● **SUPPLIED DATA**:
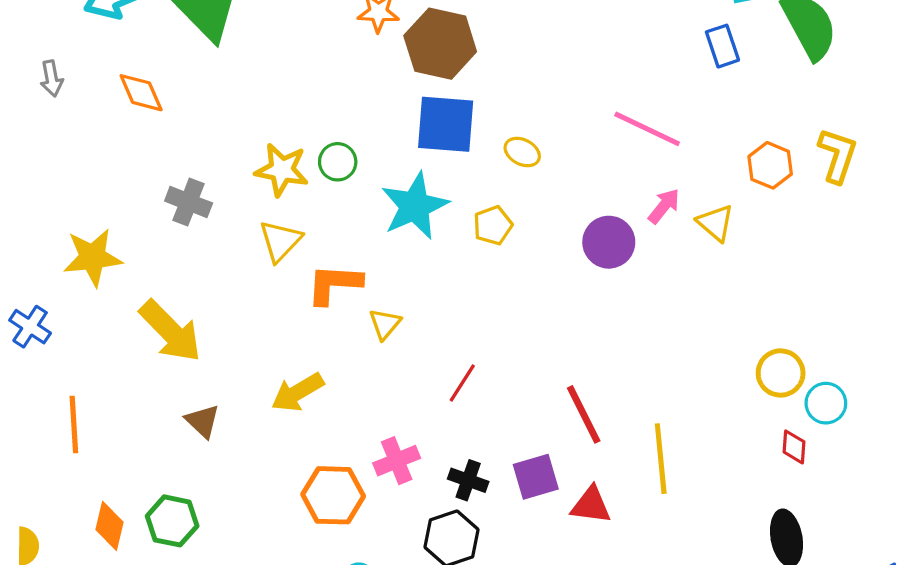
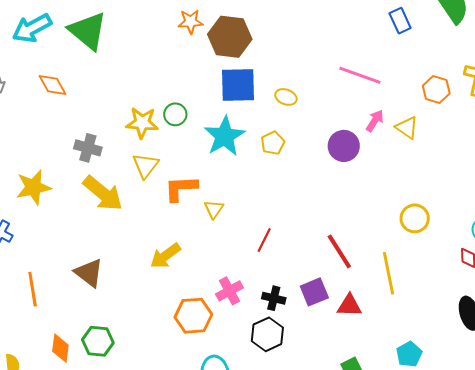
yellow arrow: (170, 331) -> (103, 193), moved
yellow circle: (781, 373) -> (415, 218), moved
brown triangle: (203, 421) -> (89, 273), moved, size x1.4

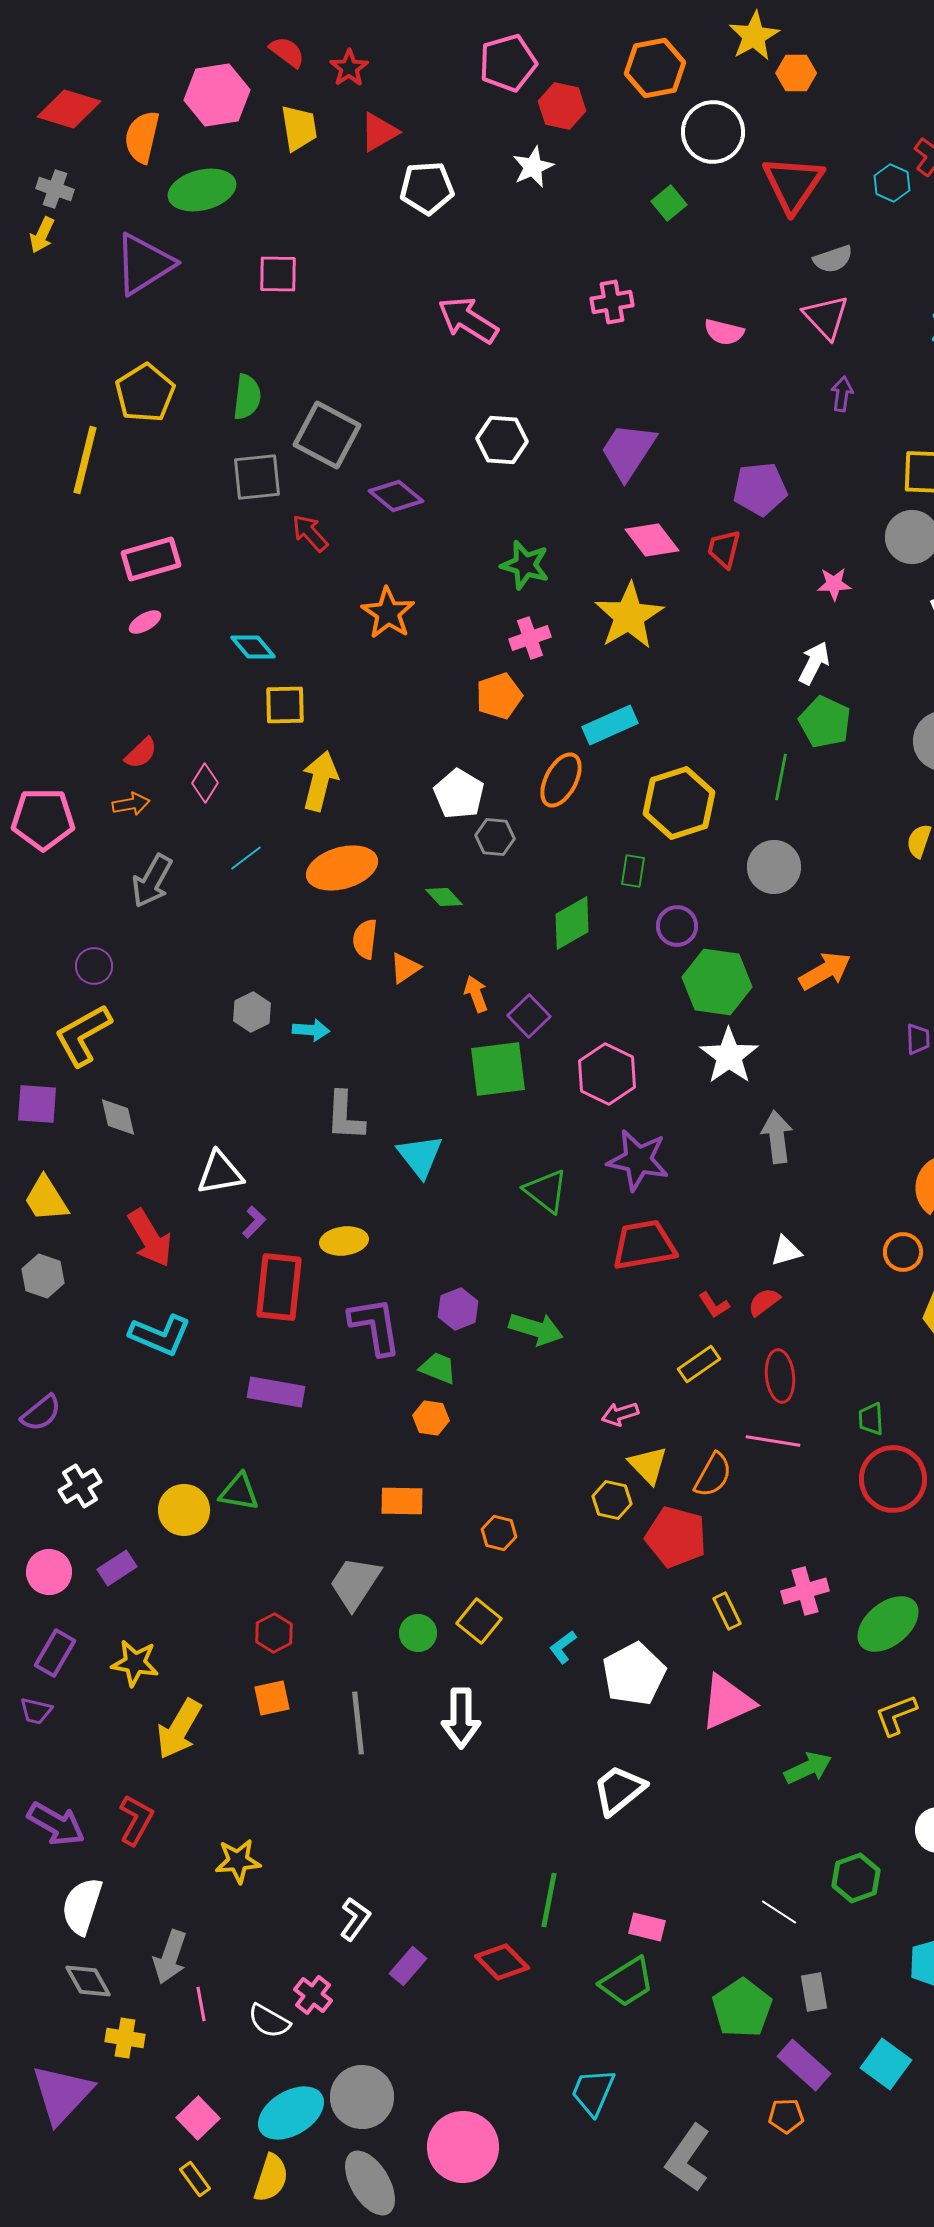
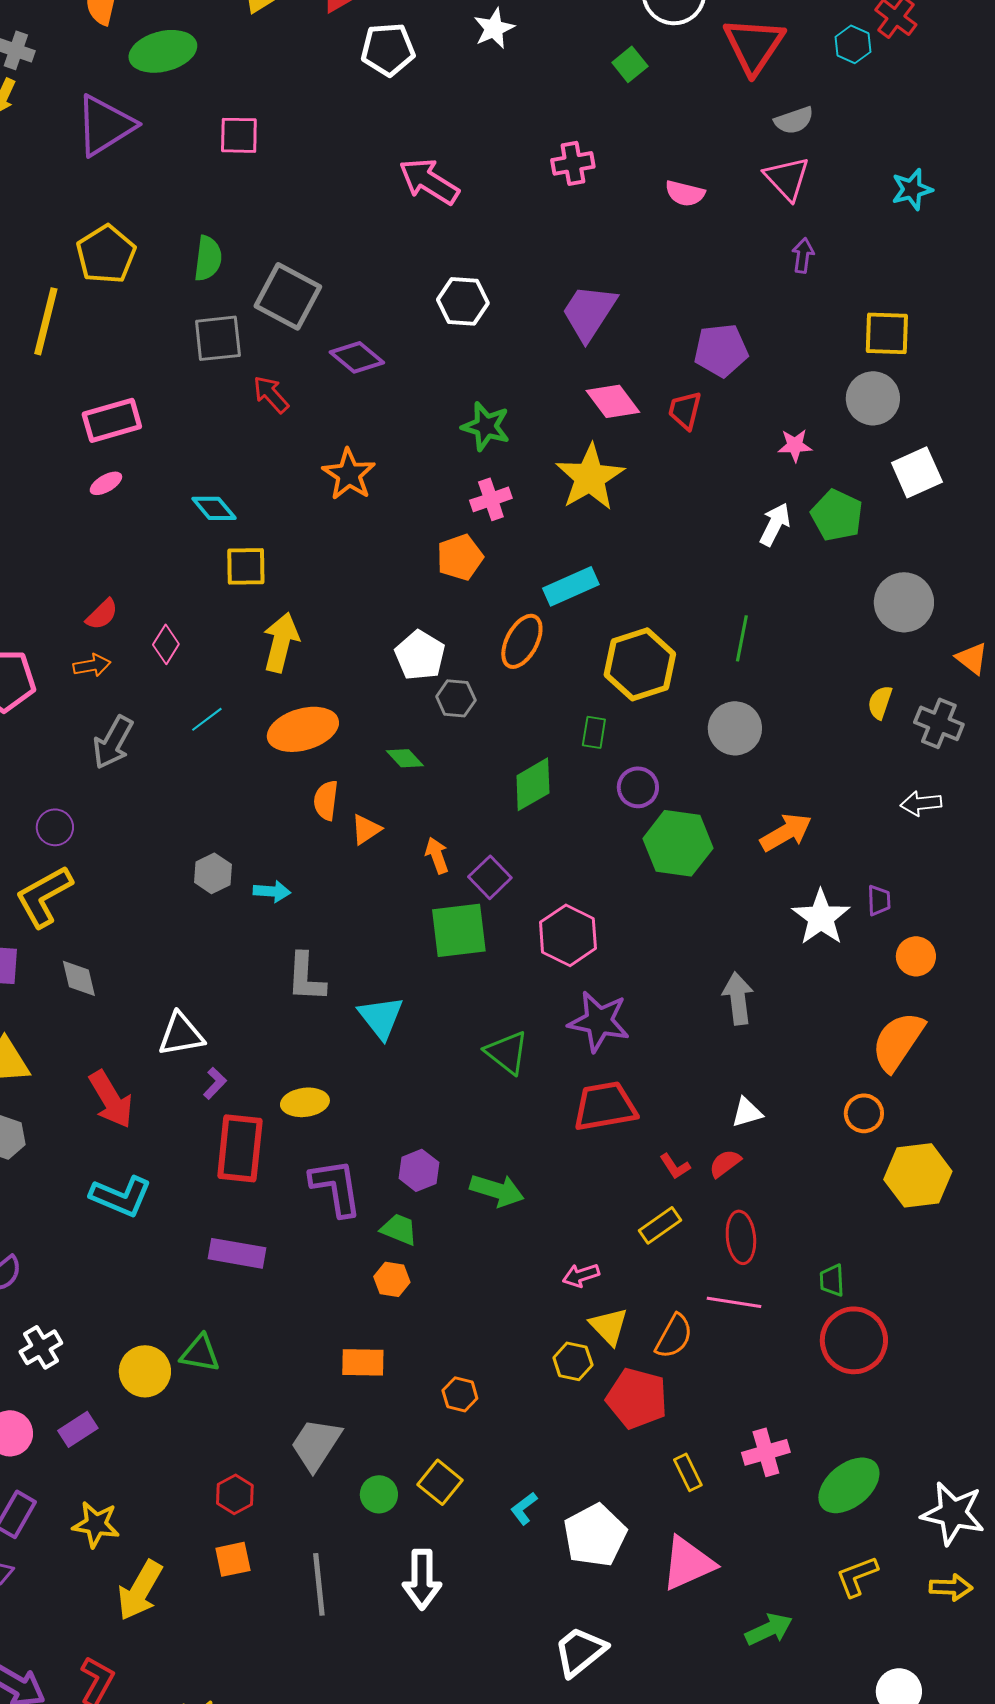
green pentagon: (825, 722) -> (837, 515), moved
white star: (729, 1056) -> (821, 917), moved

● **WHAT THE TASK REQUIRES**: Take from the material every line that holds "yellow".

● **EXERCISE SOLUTION**:
yellow arrow: (170, 331) -> (103, 193), moved
yellow circle: (781, 373) -> (415, 218), moved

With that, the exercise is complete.